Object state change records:
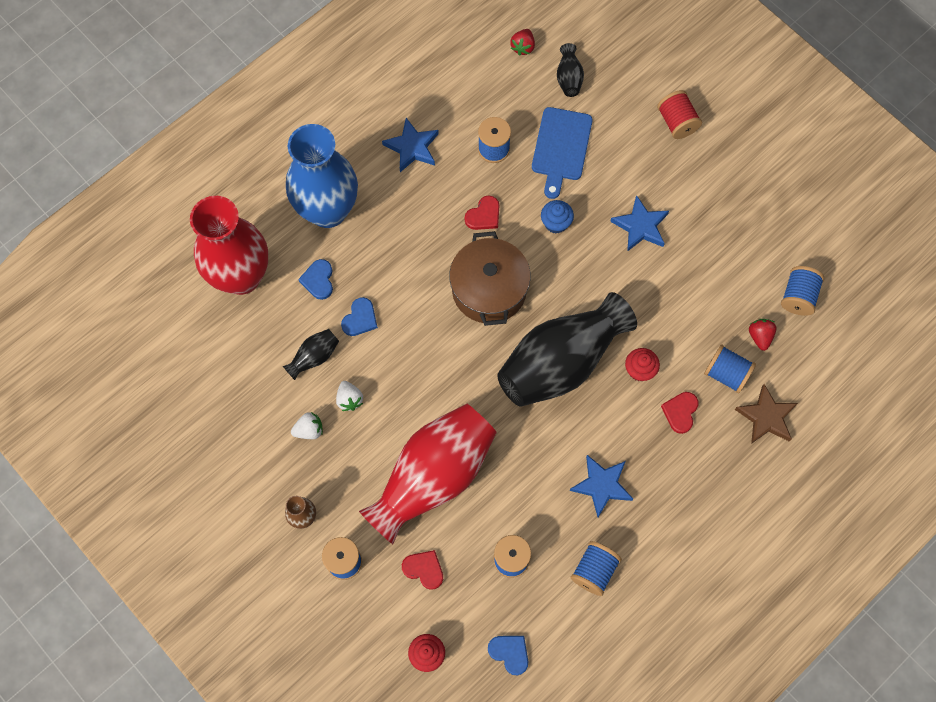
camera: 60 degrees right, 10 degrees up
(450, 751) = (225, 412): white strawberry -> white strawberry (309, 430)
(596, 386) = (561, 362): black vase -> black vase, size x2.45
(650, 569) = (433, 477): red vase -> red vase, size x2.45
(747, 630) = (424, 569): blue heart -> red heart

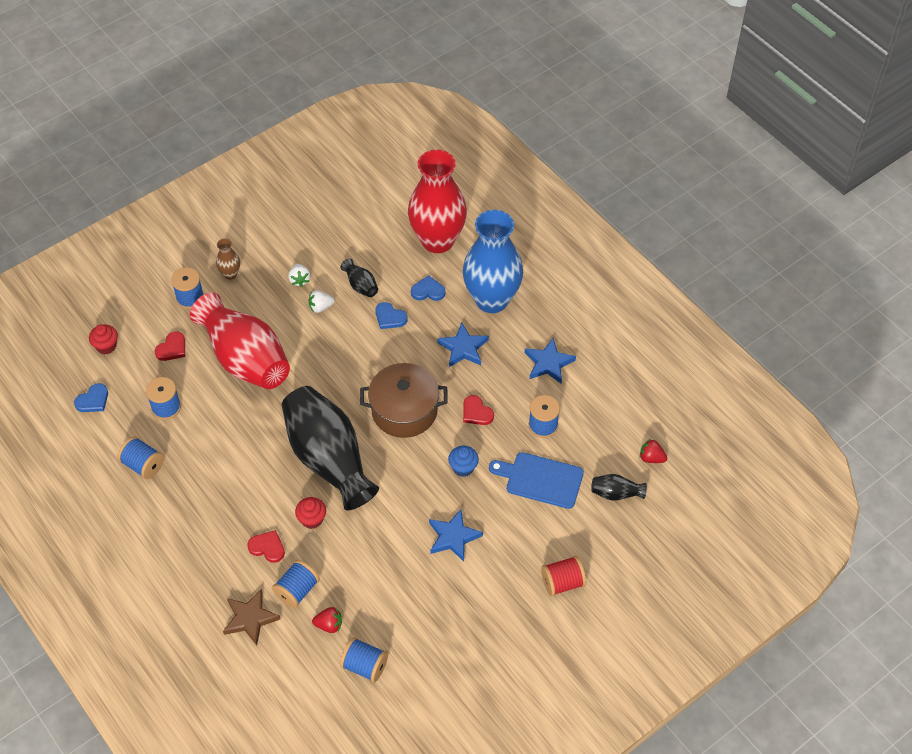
camera: 95 degrees right, 15 degrees down
(602, 485) = (213, 478): blue star -> blue star (463, 348)

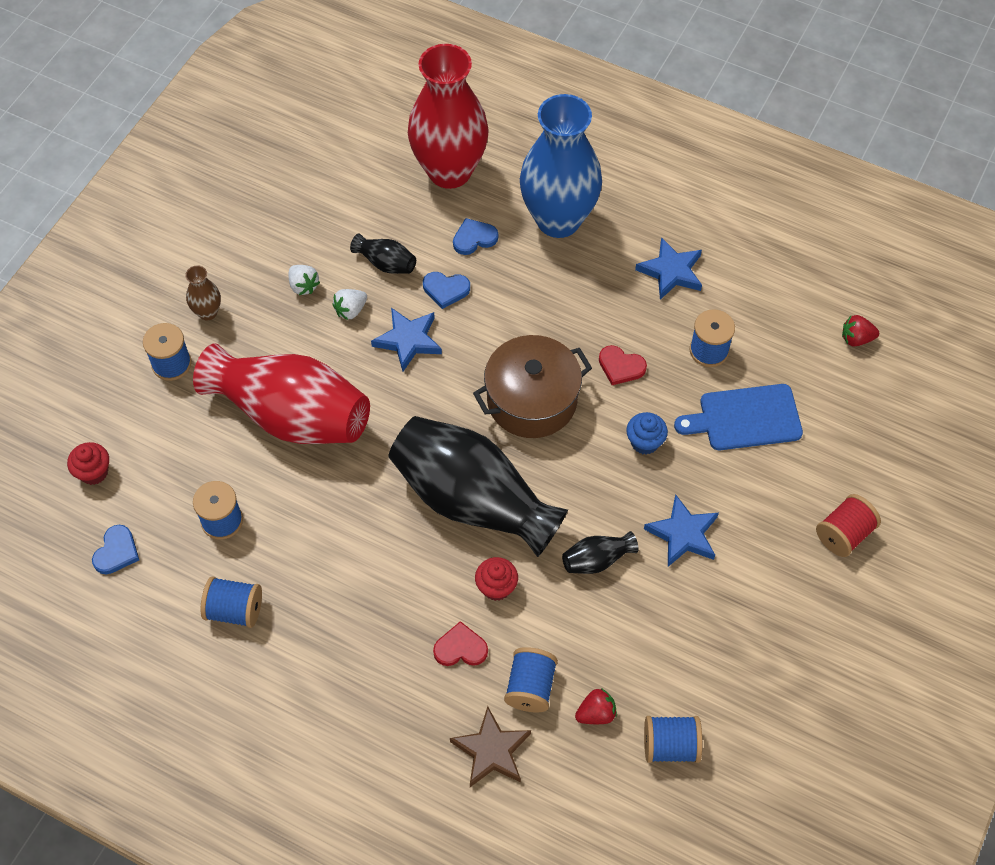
camera: 25 degrees left, 5 degrees up
(172, 348) = (185, 440): red heart -> none
(463, 348) = (558, 293): blue star -> blue star (408, 340)
(616, 493) = (841, 398): black vase -> black vase (597, 560)

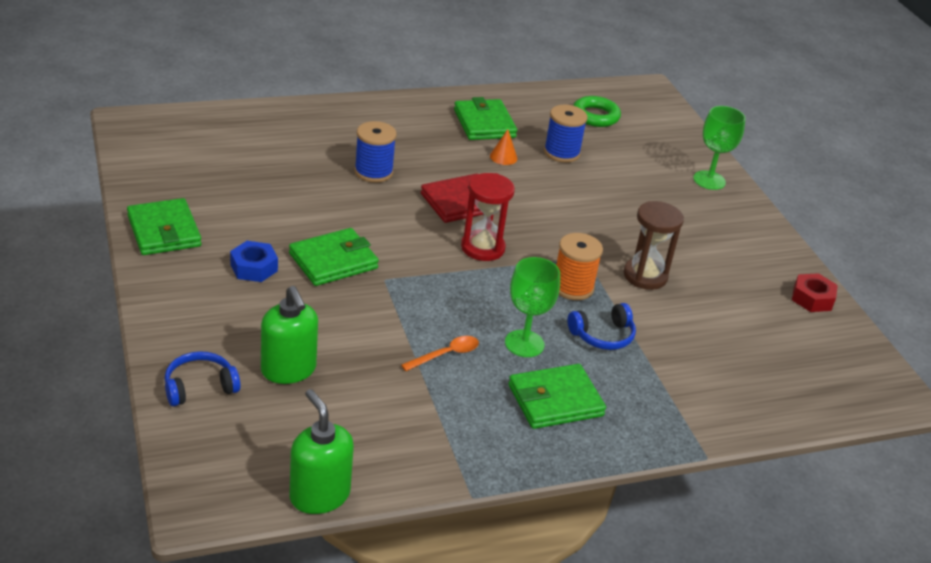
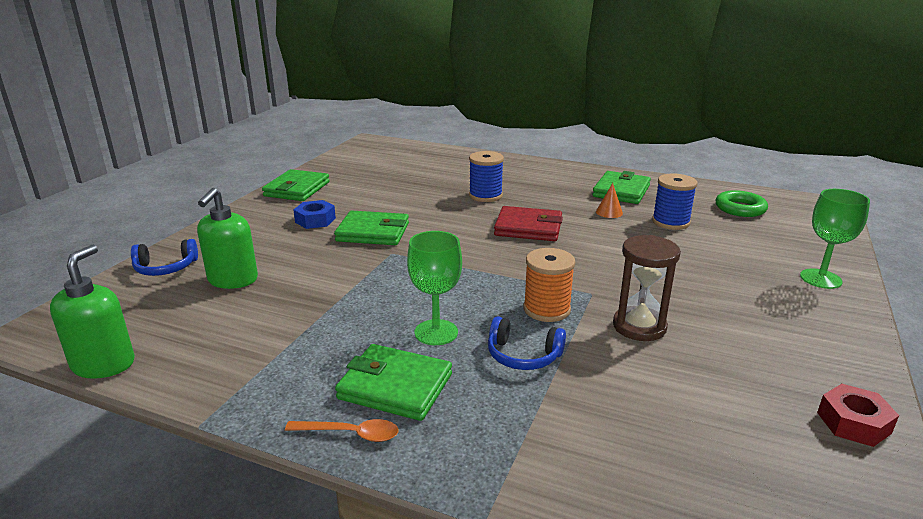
camera: 45 degrees right, 10 degrees down
(199, 387) = (166, 268): blue headphones -> blue headphones turned 150 degrees clockwise
(445, 354) = (357, 314): orange spoon -> orange spoon (350, 434)
(482, 248) = (502, 259): red hourglass -> none

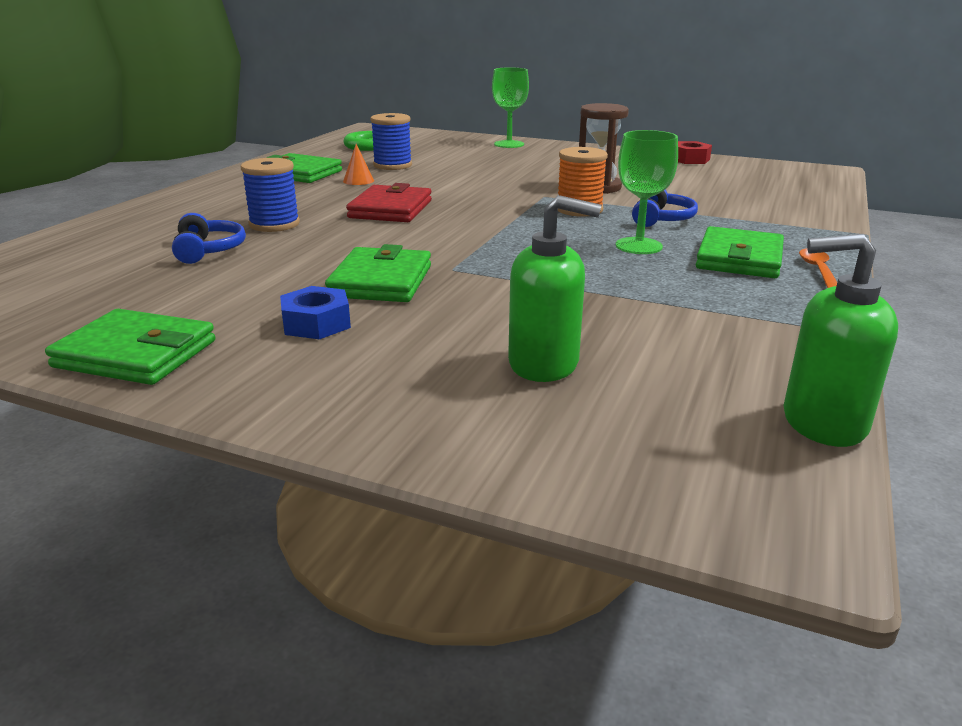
camera: 90 degrees left, 0 degrees up
(166, 268) = (505, 437): blue headphones -> blue headphones (209, 250)

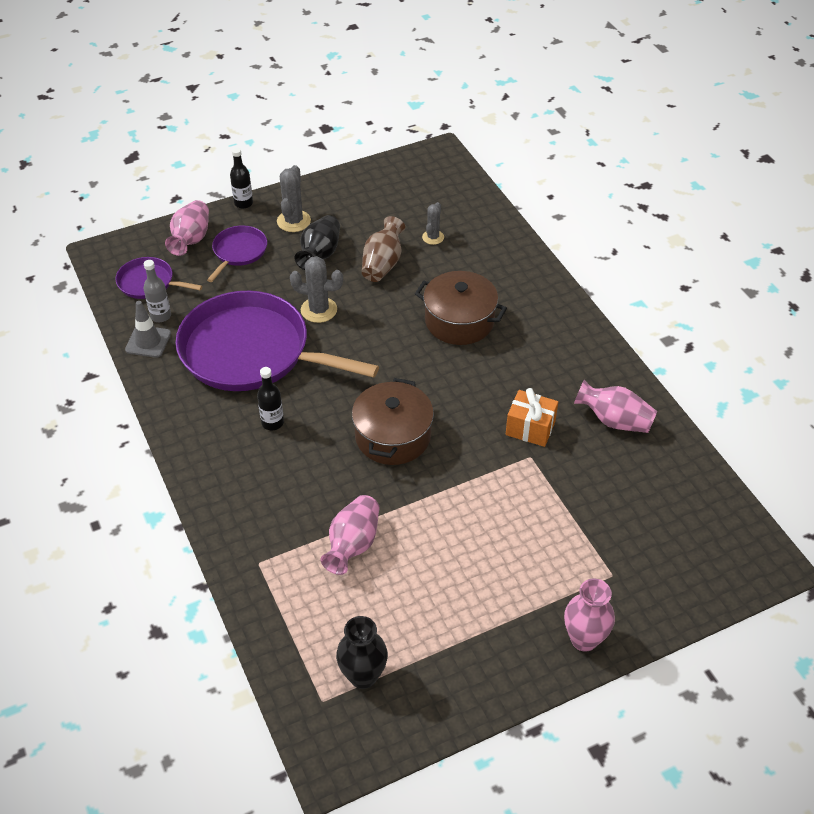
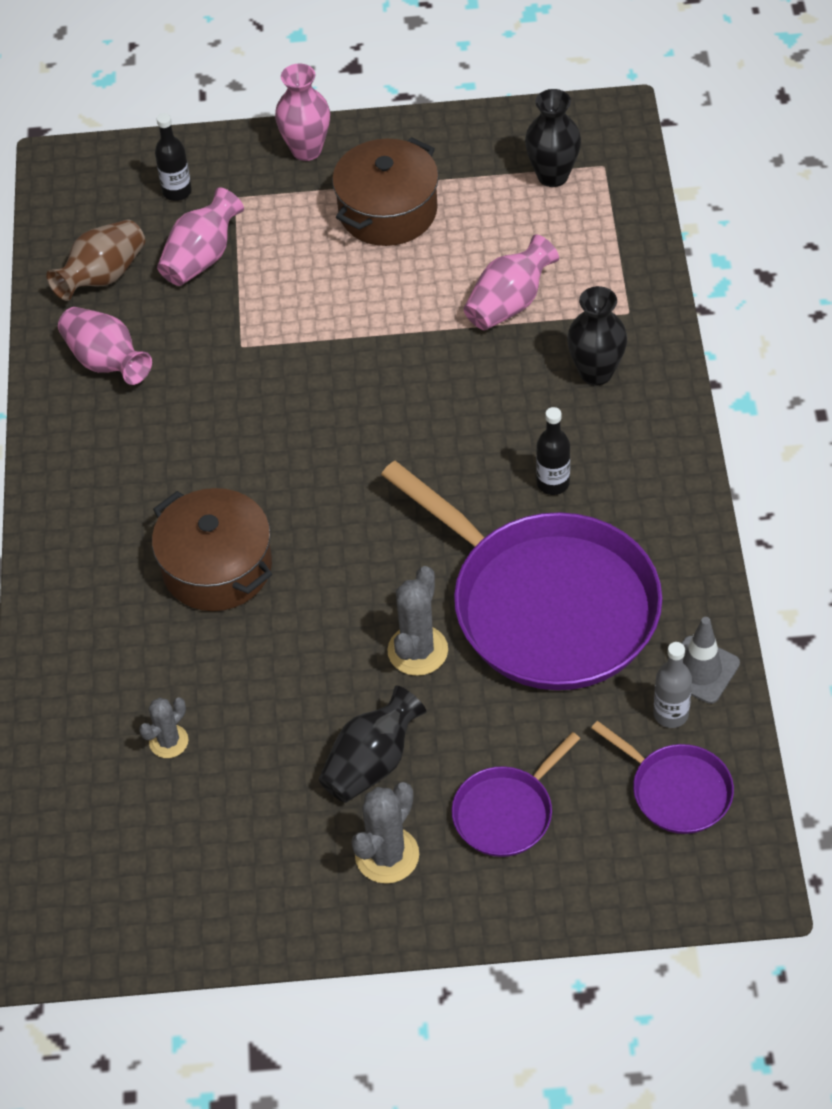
camera: 155 degrees left, 5 degrees up
(191, 239) = (582, 869): pink vase -> pink vase (202, 258)
(243, 203) = (462, 931): black bottle -> black bottle (177, 191)
(268, 507) = (596, 372): none -> black vase
(319, 310) = (417, 650): grey cactus -> grey cactus turned 75 degrees clockwise
(382, 264) = (278, 710): brown vase -> brown vase (103, 276)
(393, 436) = (400, 420): brown pot -> brown pot (388, 211)
(530, 428) = (218, 381): orange gift -> none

__WORK ORDER__: From the line containing "(393, 436) = (400, 420): brown" to the final line of the entries, print every line exactly and nothing else.

__SOLUTION FOR THIS TASK__:
(393, 436) = (400, 420): brown pot -> brown pot (388, 211)
(530, 428) = (218, 381): orange gift -> none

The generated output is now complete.